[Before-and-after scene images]
=== Begin Enclosure ===
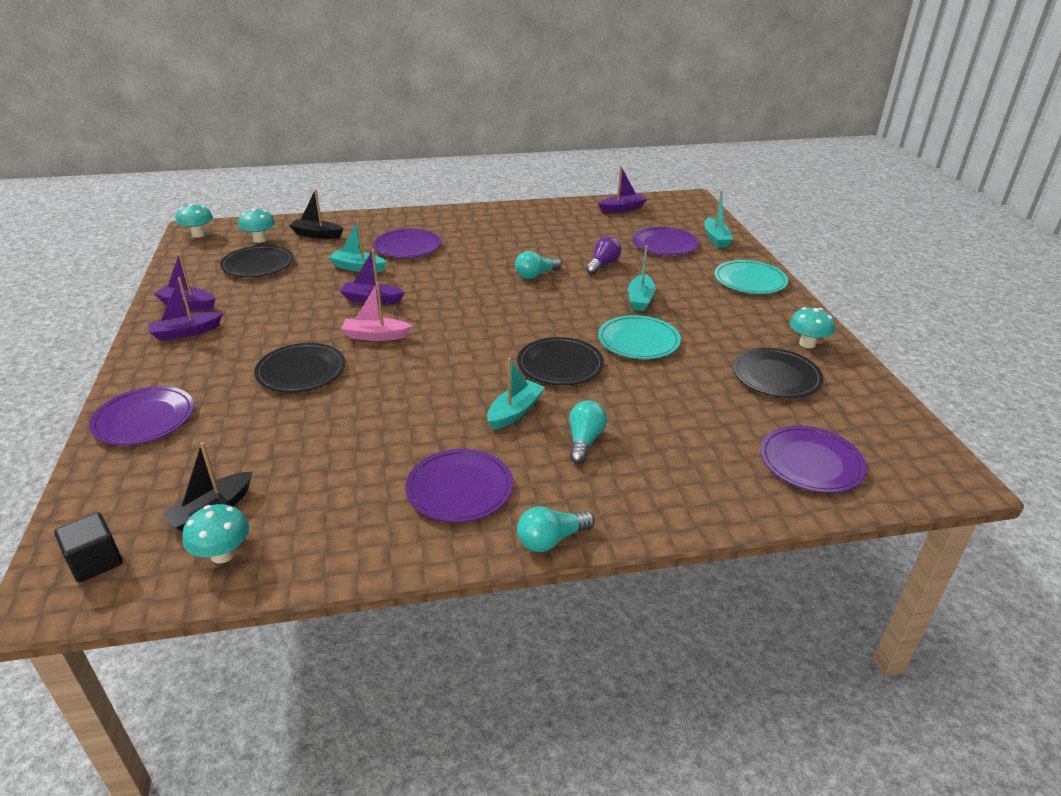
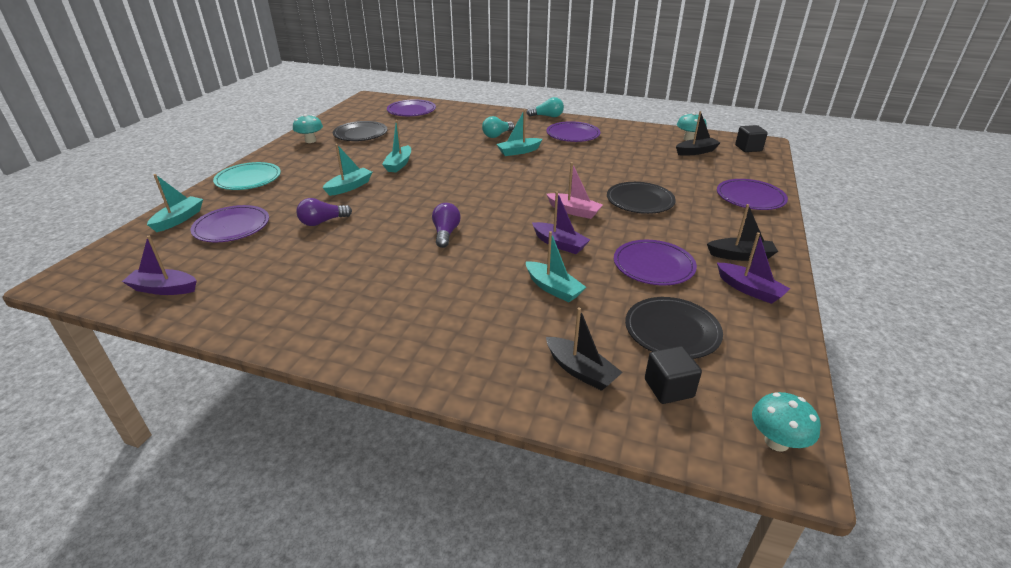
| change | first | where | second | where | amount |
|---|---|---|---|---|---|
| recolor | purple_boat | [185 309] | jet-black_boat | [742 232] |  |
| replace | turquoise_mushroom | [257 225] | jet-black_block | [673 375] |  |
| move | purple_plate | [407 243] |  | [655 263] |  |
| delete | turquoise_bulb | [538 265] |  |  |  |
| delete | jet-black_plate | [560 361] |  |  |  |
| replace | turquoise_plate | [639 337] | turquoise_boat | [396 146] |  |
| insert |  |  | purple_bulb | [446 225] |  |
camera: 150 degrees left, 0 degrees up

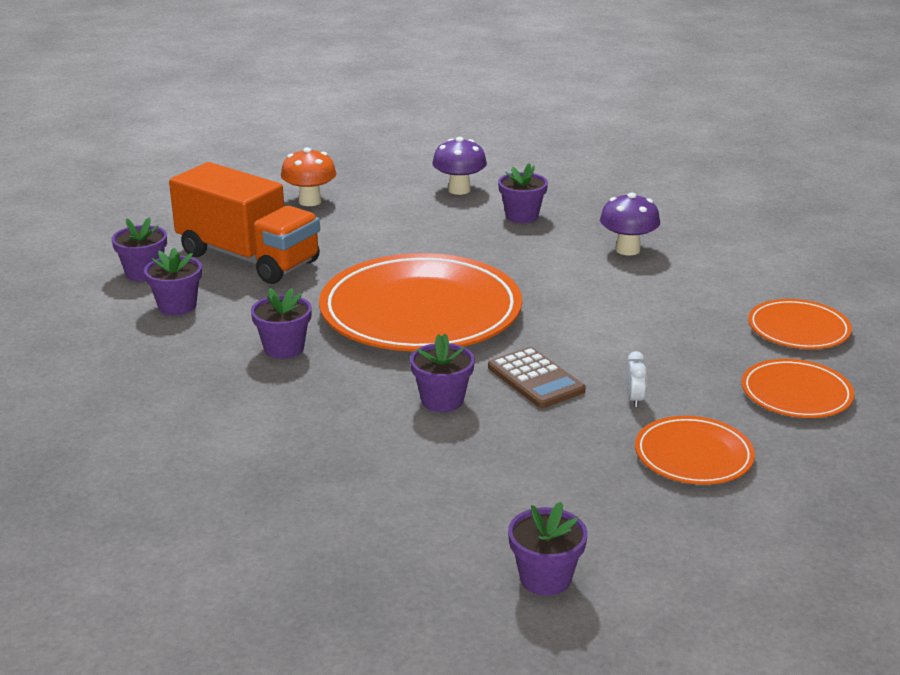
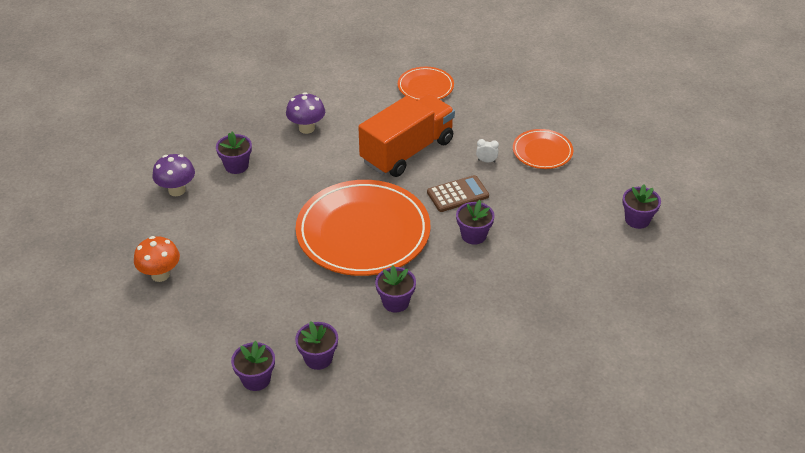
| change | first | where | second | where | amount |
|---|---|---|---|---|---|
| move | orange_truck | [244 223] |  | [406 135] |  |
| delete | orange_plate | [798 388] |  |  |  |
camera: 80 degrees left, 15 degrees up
=== End Enclosure ===
◆ WORK INSTRUCTIONS: Leave the pictures aside and output each entry exactly as it stands.

◆ ANSWER SPACE:
| change | first | where | second | where | amount |
|---|---|---|---|---|---|
| recolor | purple_boat | [185 309] | jet-black_boat | [742 232] |  |
| replace | turquoise_mushroom | [257 225] | jet-black_block | [673 375] |  |
| move | purple_plate | [407 243] |  | [655 263] |  |
| delete | turquoise_bulb | [538 265] |  |  |  |
| delete | jet-black_plate | [560 361] |  |  |  |
| replace | turquoise_plate | [639 337] | turquoise_boat | [396 146] |  |
| insert |  |  | purple_bulb | [446 225] |  |
camera: 150 degrees left, 0 degrees up

| change | first | where | second | where | amount |
|---|---|---|---|---|---|
| move | orange_truck | [244 223] |  | [406 135] |  |
| delete | orange_plate | [798 388] |  |  |  |
camera: 80 degrees left, 15 degrees up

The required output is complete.